Segment Start: TASK MATERIAL
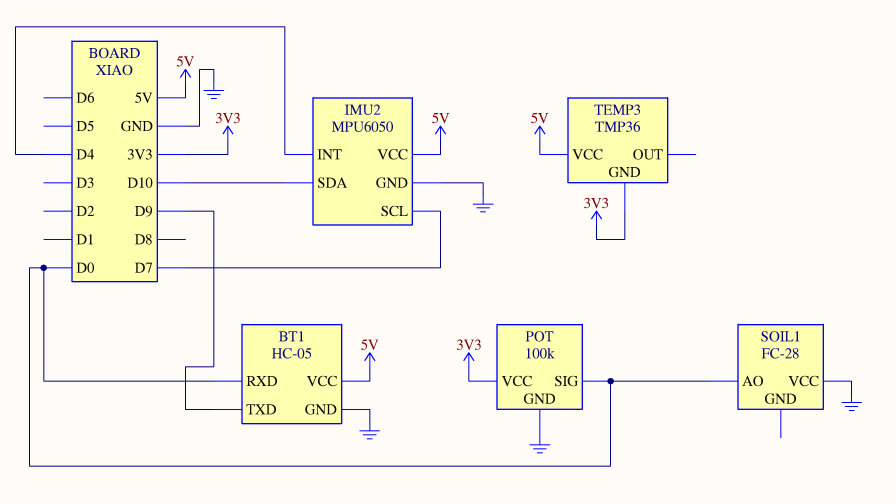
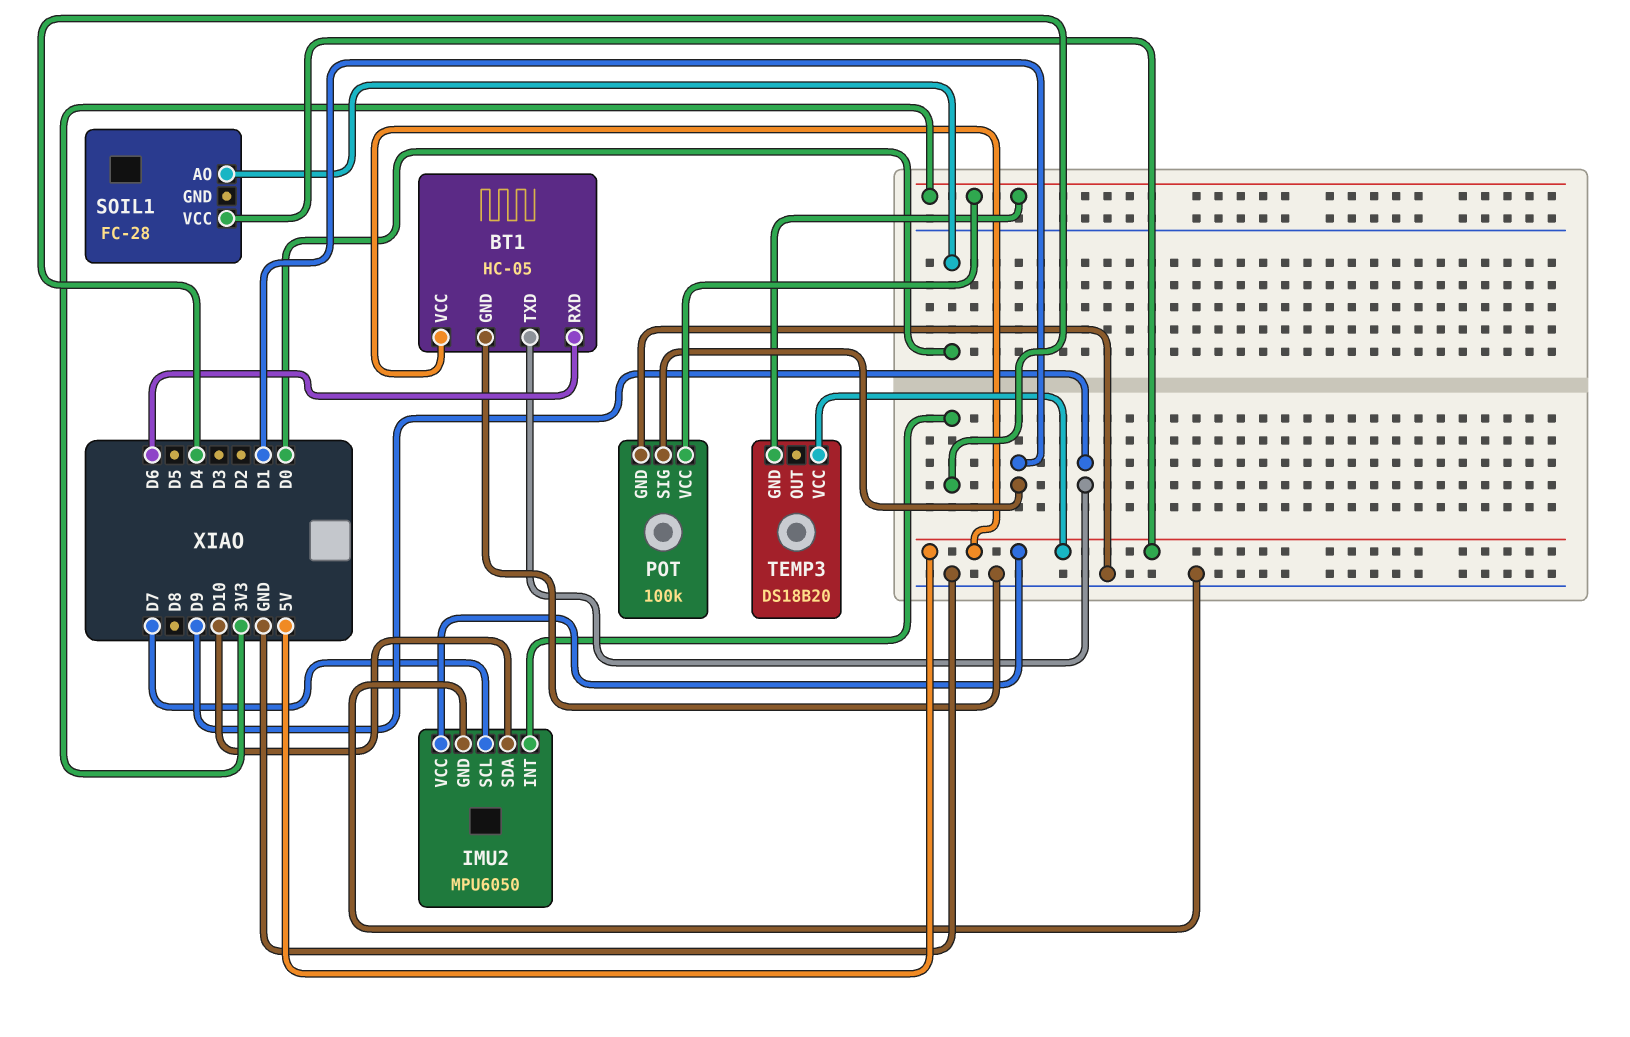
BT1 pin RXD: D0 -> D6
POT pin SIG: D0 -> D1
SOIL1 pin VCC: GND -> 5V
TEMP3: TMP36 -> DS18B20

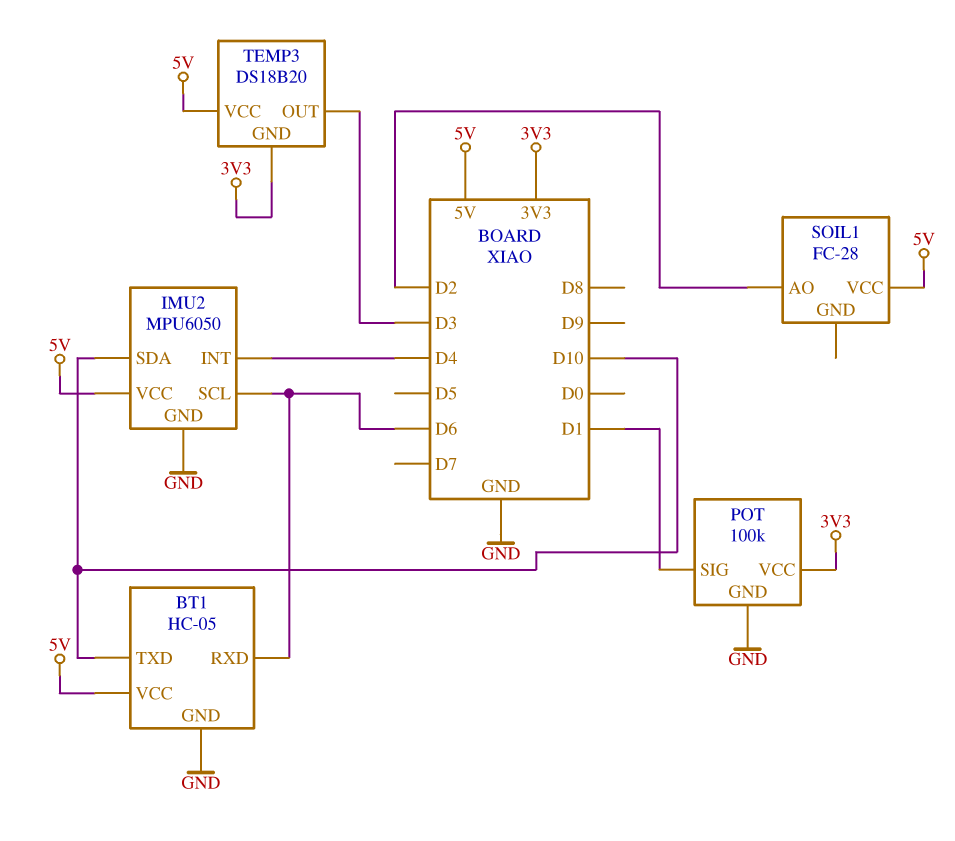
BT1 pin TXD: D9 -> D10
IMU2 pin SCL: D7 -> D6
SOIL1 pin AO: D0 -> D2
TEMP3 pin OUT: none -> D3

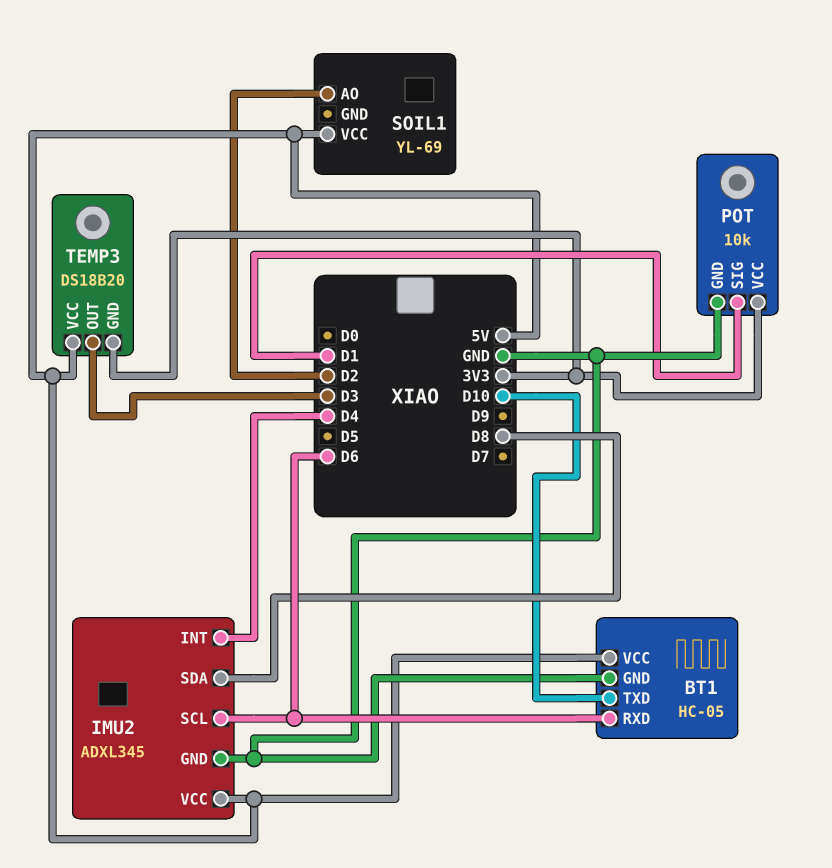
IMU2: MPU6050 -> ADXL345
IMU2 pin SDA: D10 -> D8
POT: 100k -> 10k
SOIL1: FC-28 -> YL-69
Segment End: TASK MATERIAL
Segment Start: TASK MATERIAL
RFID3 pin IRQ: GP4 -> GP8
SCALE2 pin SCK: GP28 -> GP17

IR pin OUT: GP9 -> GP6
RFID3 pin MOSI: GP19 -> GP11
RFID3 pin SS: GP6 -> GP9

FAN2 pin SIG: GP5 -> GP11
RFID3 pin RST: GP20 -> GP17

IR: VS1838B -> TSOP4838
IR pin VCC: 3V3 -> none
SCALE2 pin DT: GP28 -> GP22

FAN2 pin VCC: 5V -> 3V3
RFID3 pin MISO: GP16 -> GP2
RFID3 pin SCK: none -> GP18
Segment End: TASK MATERIAL
> PROBLEM TO SOLVE
Return exactly the stretch above whose first line contains "TEMP3 pin OUT: none -> D3" and whose last line contains "SOIL1: FC-28 -> YL-69", and nothing outside it. The pictures should not appear.

> EXPECTED ANSWER
TEMP3 pin OUT: none -> D3

IMU2: MPU6050 -> ADXL345
IMU2 pin SDA: D10 -> D8
POT: 100k -> 10k
SOIL1: FC-28 -> YL-69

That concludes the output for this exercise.